=== Raw data ===
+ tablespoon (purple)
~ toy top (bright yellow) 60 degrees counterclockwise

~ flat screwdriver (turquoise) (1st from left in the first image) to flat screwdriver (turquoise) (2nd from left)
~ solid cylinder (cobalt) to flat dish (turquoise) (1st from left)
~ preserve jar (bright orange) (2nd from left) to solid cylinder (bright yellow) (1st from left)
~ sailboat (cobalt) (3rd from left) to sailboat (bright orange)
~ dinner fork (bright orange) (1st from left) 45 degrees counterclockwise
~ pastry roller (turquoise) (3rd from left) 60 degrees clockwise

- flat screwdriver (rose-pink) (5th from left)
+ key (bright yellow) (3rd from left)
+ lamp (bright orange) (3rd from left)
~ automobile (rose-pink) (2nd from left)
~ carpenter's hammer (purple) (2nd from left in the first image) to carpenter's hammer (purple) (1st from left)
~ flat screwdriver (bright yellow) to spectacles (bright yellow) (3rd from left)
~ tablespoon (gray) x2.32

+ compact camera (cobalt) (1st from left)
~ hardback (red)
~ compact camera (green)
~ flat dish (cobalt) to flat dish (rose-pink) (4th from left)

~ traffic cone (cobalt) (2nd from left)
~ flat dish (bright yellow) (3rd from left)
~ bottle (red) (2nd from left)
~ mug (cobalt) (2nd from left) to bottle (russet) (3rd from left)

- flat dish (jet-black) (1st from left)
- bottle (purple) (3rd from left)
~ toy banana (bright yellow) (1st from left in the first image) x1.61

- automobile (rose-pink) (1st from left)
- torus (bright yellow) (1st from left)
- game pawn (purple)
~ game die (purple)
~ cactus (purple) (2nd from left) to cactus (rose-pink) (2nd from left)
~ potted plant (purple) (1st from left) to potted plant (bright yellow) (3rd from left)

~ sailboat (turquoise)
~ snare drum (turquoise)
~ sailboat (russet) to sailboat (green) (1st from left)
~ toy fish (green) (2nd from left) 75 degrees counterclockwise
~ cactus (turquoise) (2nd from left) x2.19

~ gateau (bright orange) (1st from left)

=== Task objective ===
Type the data again exactly. Leave nothing out.

=== Answer area ===
+ tablespoon (purple)
~ toy top (bright yellow) 60 degrees counterclockwise

~ flat screwdriver (turquoise) (1st from left in the first image) to flat screwdriver (turquoise) (2nd from left)
~ solid cylinder (cobalt) to flat dish (turquoise) (1st from left)
~ preserve jar (bright orange) (2nd from left) to solid cylinder (bright yellow) (1st from left)
~ sailboat (cobalt) (3rd from left) to sailboat (bright orange)
~ dinner fork (bright orange) (1st from left) 45 degrees counterclockwise
~ pastry roller (turquoise) (3rd from left) 60 degrees clockwise

- flat screwdriver (rose-pink) (5th from left)
+ key (bright yellow) (3rd from left)
+ lamp (bright orange) (3rd from left)
~ automobile (rose-pink) (2nd from left)
~ carpenter's hammer (purple) (2nd from left in the first image) to carpenter's hammer (purple) (1st from left)
~ flat screwdriver (bright yellow) to spectacles (bright yellow) (3rd from left)
~ tablespoon (gray) x2.32

+ compact camera (cobalt) (1st from left)
~ hardback (red)
~ compact camera (green)
~ flat dish (cobalt) to flat dish (rose-pink) (4th from left)

~ traffic cone (cobalt) (2nd from left)
~ flat dish (bright yellow) (3rd from left)
~ bottle (red) (2nd from left)
~ mug (cobalt) (2nd from left) to bottle (russet) (3rd from left)

- flat dish (jet-black) (1st from left)
- bottle (purple) (3rd from left)
~ toy banana (bright yellow) (1st from left in the first image) x1.61

- automobile (rose-pink) (1st from left)
- torus (bright yellow) (1st from left)
- game pawn (purple)
~ game die (purple)
~ cactus (purple) (2nd from left) to cactus (rose-pink) (2nd from left)
~ potted plant (purple) (1st from left) to potted plant (bright yellow) (3rd from left)

~ sailboat (turquoise)
~ snare drum (turquoise)
~ sailboat (russet) to sailboat (green) (1st from left)
~ toy fish (green) (2nd from left) 75 degrees counterclockwise
~ cactus (turquoise) (2nd from left) x2.19

~ gateau (bright orange) (1st from left)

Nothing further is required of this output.